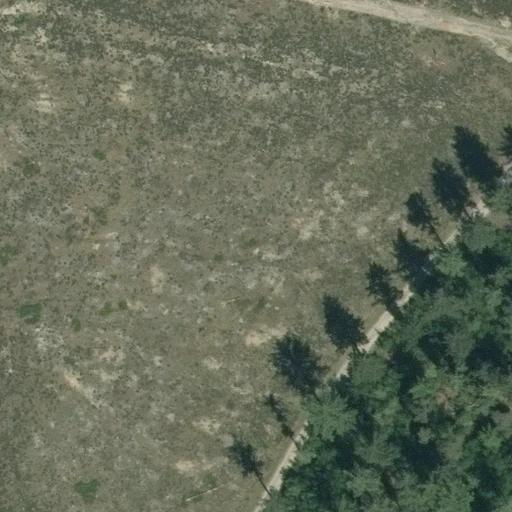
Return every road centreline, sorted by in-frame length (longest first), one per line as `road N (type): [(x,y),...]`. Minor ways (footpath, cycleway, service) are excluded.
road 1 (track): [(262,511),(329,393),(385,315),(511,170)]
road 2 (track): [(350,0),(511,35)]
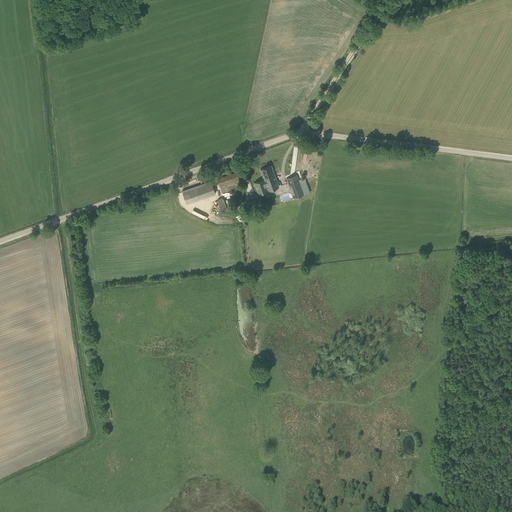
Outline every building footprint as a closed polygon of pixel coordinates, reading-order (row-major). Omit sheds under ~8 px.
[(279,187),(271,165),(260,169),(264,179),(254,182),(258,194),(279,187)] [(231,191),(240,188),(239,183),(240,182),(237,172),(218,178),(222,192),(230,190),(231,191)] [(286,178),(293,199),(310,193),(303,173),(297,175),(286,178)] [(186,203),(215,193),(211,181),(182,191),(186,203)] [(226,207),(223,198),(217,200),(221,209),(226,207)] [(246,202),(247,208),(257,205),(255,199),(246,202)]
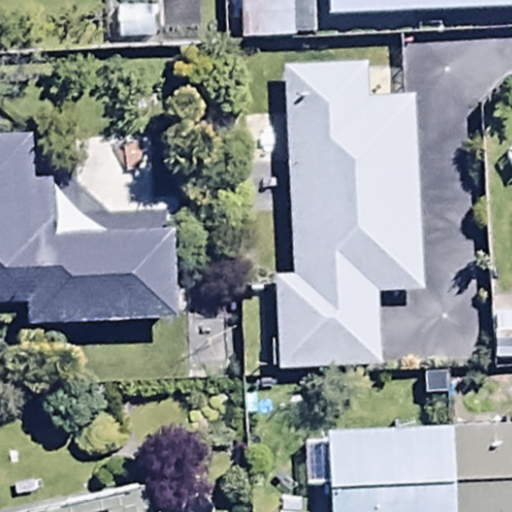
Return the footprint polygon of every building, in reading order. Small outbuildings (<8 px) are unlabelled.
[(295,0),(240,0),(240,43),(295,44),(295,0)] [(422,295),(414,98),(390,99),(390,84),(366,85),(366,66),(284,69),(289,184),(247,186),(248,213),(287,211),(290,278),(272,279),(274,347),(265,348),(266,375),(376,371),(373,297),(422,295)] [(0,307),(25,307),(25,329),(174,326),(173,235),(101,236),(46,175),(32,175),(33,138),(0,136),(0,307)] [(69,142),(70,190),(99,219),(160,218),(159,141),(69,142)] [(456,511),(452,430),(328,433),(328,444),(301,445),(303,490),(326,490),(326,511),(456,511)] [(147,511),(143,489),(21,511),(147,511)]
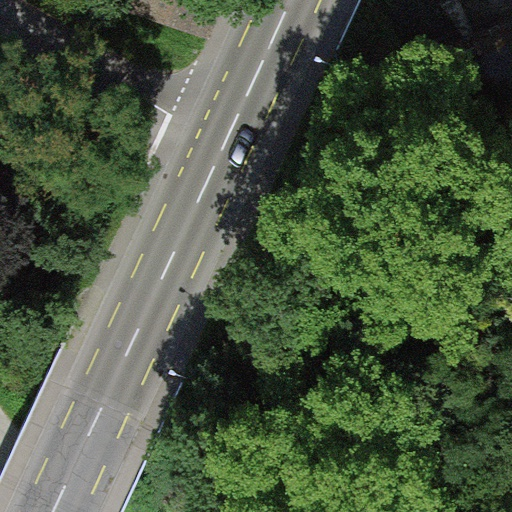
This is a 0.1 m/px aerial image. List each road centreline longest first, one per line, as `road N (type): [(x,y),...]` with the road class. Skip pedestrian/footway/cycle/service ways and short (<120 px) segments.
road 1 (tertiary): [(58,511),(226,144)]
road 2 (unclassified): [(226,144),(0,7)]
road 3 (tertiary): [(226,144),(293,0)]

Problem to work on: Copy the rows above without any changes, leaving out the pictures.

Reply:
Return every road centreline, sorted by in-frame length (longest first), one per line as `road N (type): [(x,y),...]`. Minor ways (footpath, cycleway, service) are excluded.
road 1 (track): [(262,511),(329,393),(385,315),(511,170)]
road 2 (track): [(350,0),(511,35)]
Outline every building footprint as a closed polygon of pixel coordinates, reading-order (row-major). Omit sheds under ~8 px.
[(279,187),(271,165),(260,169),(264,179),(254,182),(258,194),(279,187)] [(231,191),(240,188),(239,183),(240,182),(237,172),(218,178),(222,192),(230,190),(231,191)] [(286,178),(293,199),(310,193),(303,173),(297,175),(286,178)] [(186,203),(215,193),(211,181),(182,191),(186,203)] [(226,207),(223,198),(217,200),(221,209),(226,207)] [(246,202),(247,208),(257,205),(255,199),(246,202)]
Return the footprint polygon of every building, in reading order. Small outbuildings (<8 px) are unlabelled.
[(295,0),(240,0),(240,43),(295,44),(295,0)] [(422,295),(414,98),(390,99),(390,84),(366,85),(366,66),(284,69),(289,184),(247,186),(248,213),(287,211),(290,278),(272,279),(274,347),(265,348),(266,375),(376,371),(373,297),(422,295)] [(0,307),(25,307),(25,329),(174,326),(173,235),(101,236),(46,175),(32,175),(33,138),(0,136),(0,307)] [(69,142),(70,190),(99,219),(160,218),(159,141),(69,142)] [(456,511),(452,430),(328,433),(328,444),(301,445),(303,490),(326,490),(326,511),(456,511)] [(147,511),(143,489),(21,511),(147,511)]
This is a 0.1 m/px aerial image. List each road centreline longest first, one per line, as `road N (type): [(x,y),...]` with the road class. Skip pedestrian/footway/cycle/service ways and short (<120 px) segments.
road 1 (tertiary): [(58,511),(226,144)]
road 2 (unclassified): [(226,144),(0,7)]
road 3 (tertiary): [(226,144),(293,0)]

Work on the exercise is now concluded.